- [Problem statement]
In the material below, find the line with "R2: 470k (COM, n8) -> none" and the line with "R4: 2k (COM, n3) -> none", then output those two lines and every line between them, exactly.

= = = =

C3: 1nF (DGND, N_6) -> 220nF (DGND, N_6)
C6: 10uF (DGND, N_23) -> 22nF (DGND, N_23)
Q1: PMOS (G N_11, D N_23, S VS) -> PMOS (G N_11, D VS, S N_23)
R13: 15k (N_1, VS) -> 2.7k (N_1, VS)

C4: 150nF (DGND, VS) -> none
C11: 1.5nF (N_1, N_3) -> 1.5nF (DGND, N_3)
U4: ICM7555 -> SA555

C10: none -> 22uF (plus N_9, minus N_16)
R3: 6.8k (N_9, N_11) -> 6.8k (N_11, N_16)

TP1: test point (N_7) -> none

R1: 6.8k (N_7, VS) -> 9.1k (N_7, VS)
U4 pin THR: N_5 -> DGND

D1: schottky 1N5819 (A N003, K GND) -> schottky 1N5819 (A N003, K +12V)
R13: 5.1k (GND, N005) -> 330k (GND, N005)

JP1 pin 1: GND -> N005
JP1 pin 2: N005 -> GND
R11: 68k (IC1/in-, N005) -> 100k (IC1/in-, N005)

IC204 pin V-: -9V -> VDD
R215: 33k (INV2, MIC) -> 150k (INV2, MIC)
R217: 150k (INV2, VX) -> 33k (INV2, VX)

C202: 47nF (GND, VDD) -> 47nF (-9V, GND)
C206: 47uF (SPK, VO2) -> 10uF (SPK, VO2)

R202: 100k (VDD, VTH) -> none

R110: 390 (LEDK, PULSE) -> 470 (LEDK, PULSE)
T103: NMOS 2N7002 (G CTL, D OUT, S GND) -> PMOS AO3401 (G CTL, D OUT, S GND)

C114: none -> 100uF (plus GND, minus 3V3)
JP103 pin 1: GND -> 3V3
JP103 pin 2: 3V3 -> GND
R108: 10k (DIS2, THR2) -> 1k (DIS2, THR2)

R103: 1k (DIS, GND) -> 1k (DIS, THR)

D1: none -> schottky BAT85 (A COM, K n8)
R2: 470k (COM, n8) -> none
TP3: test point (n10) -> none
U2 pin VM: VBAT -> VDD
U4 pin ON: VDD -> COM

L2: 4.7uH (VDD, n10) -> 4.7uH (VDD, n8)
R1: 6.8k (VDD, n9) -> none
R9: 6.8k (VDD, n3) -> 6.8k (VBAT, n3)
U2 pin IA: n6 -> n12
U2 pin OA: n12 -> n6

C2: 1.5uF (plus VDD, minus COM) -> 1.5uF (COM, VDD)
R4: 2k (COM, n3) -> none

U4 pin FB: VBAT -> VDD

= = = =

- [Solution to this problem]
R2: 470k (COM, n8) -> none
TP3: test point (n10) -> none
U2 pin VM: VBAT -> VDD
U4 pin ON: VDD -> COM

L2: 4.7uH (VDD, n10) -> 4.7uH (VDD, n8)
R1: 6.8k (VDD, n9) -> none
R9: 6.8k (VDD, n3) -> 6.8k (VBAT, n3)
U2 pin IA: n6 -> n12
U2 pin OA: n12 -> n6

C2: 1.5uF (plus VDD, minus COM) -> 1.5uF (COM, VDD)
R4: 2k (COM, n3) -> none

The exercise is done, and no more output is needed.